Top of Source data

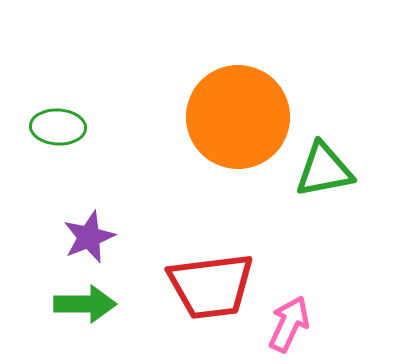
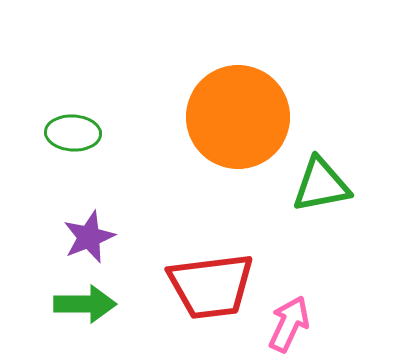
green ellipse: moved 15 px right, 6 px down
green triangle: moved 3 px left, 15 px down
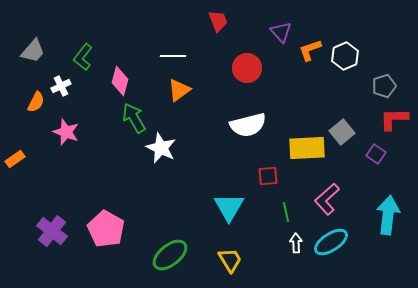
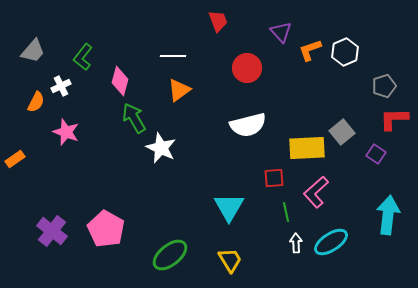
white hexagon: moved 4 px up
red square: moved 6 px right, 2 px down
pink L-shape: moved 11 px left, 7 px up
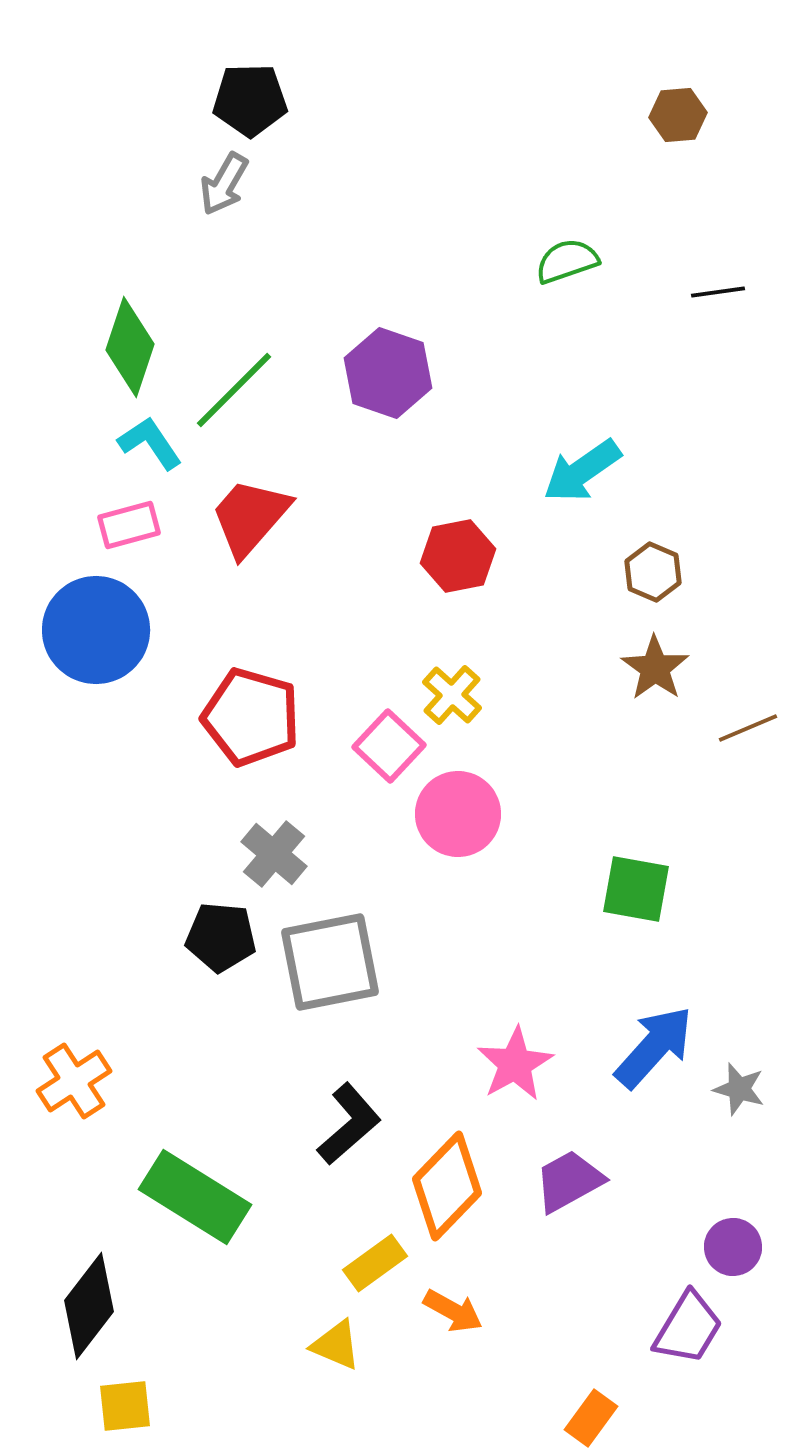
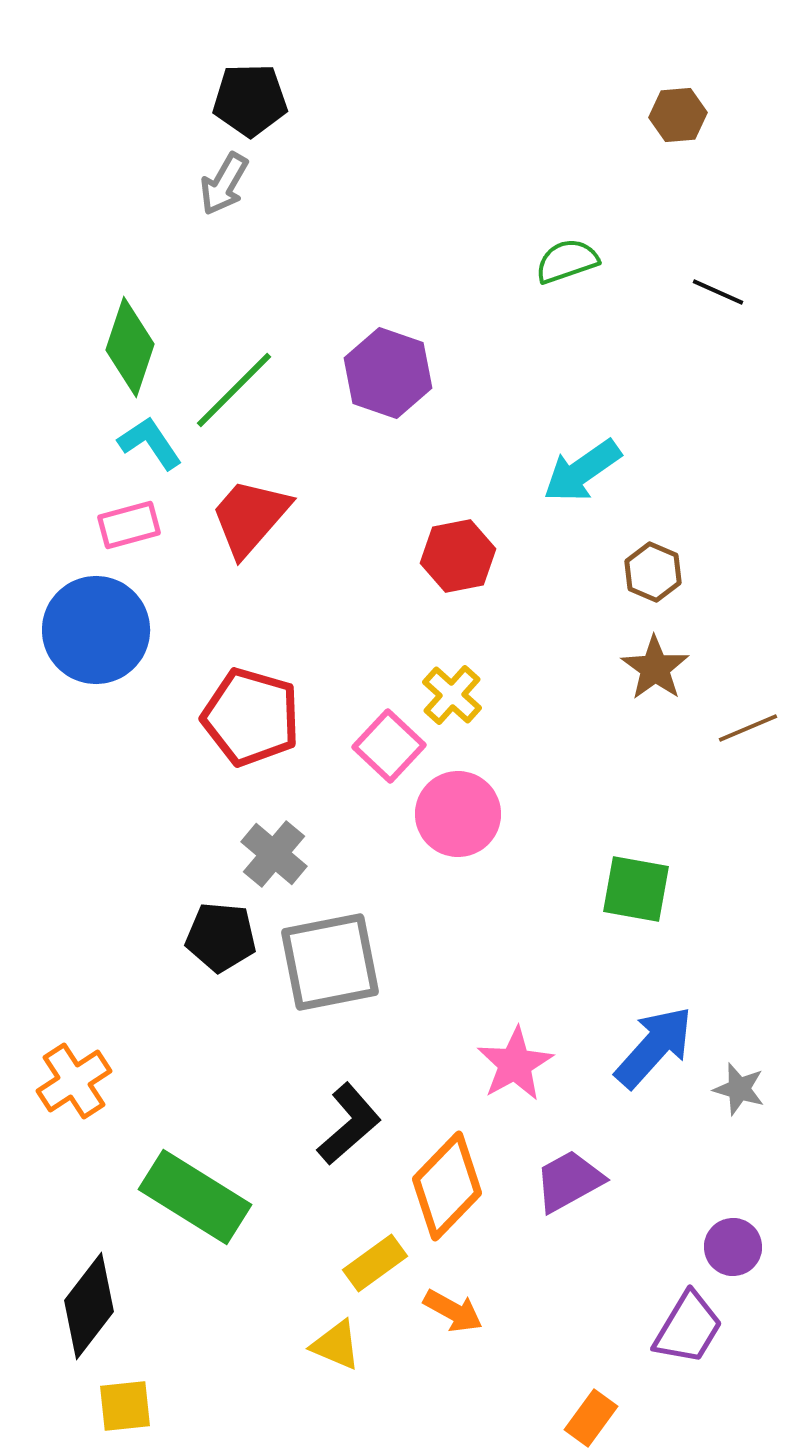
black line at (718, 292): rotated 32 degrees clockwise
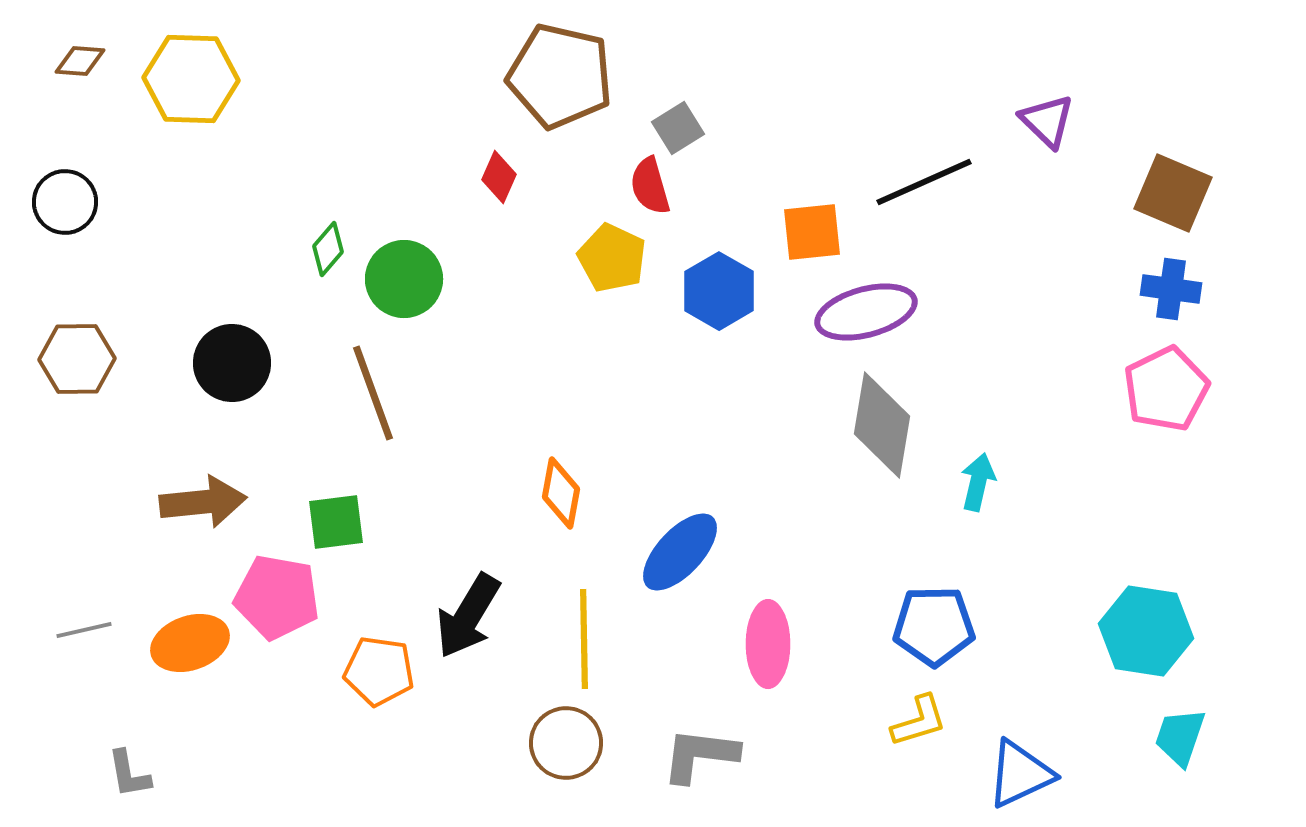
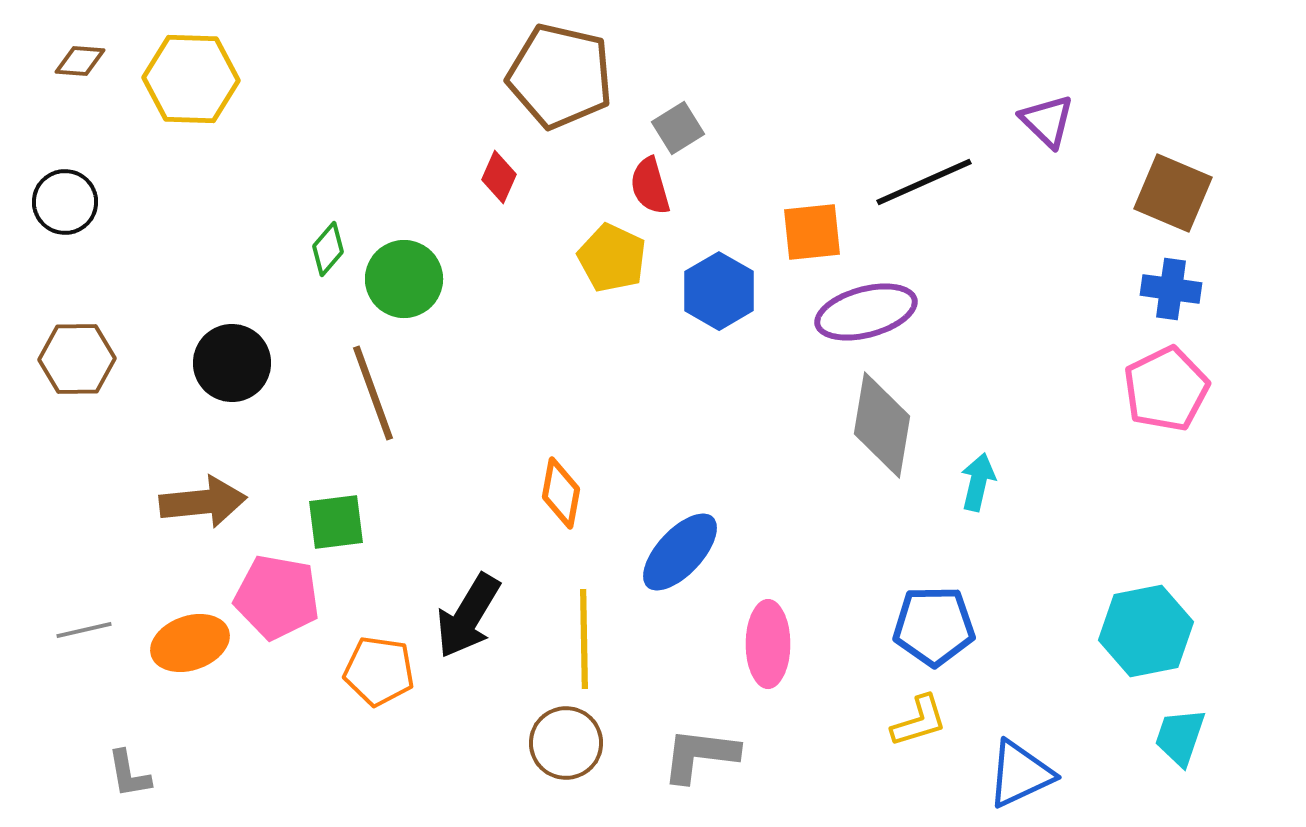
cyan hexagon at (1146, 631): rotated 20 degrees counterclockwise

Bottom of Source data

- Directions: Only the lines from the one containing "white hexagon: moved 4 px up" through the last line of the entries belong in the answer, given again exactly. Images stay out.

- Response to the task:
white hexagon: moved 4 px up
red square: moved 6 px right, 2 px down
pink L-shape: moved 11 px left, 7 px up
black line at (718, 292): rotated 32 degrees clockwise
cyan hexagon at (1146, 631): rotated 20 degrees counterclockwise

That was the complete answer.